## Problem statement
Take each line of the records below that contains the string "notebook" and copy it.

## Dataset

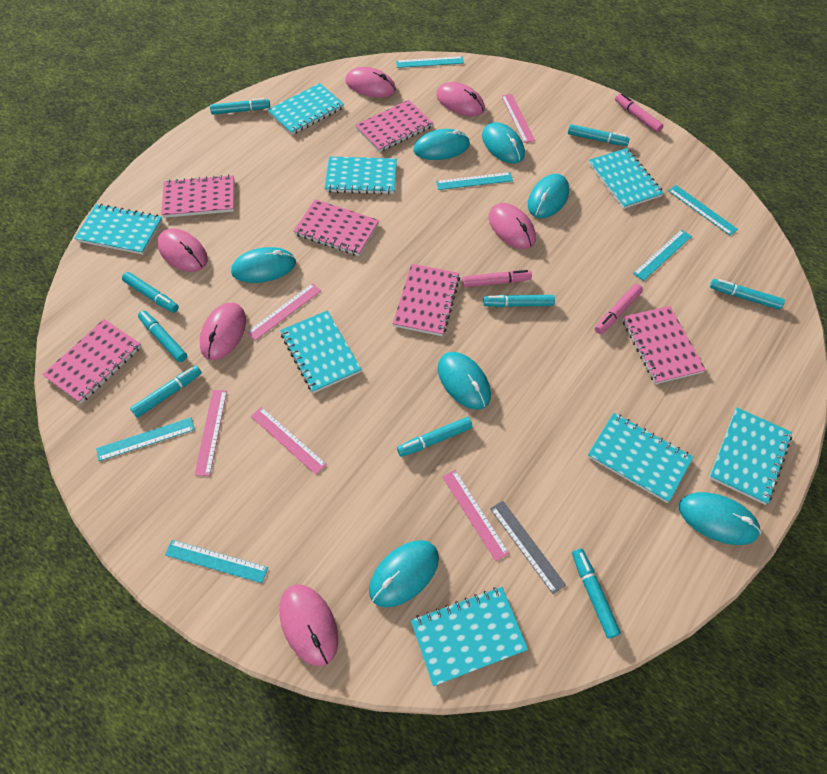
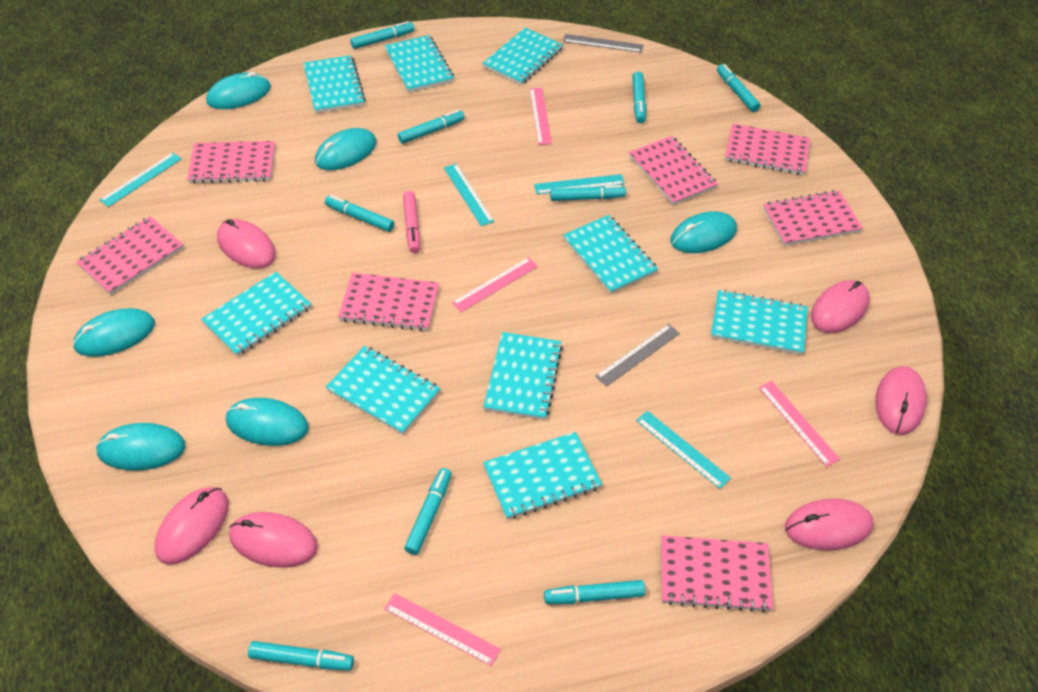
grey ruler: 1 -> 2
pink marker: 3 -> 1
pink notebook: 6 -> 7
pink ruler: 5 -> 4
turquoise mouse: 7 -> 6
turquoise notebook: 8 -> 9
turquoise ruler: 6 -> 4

## Answer area
pink notebook: 6 -> 7
turquoise notebook: 8 -> 9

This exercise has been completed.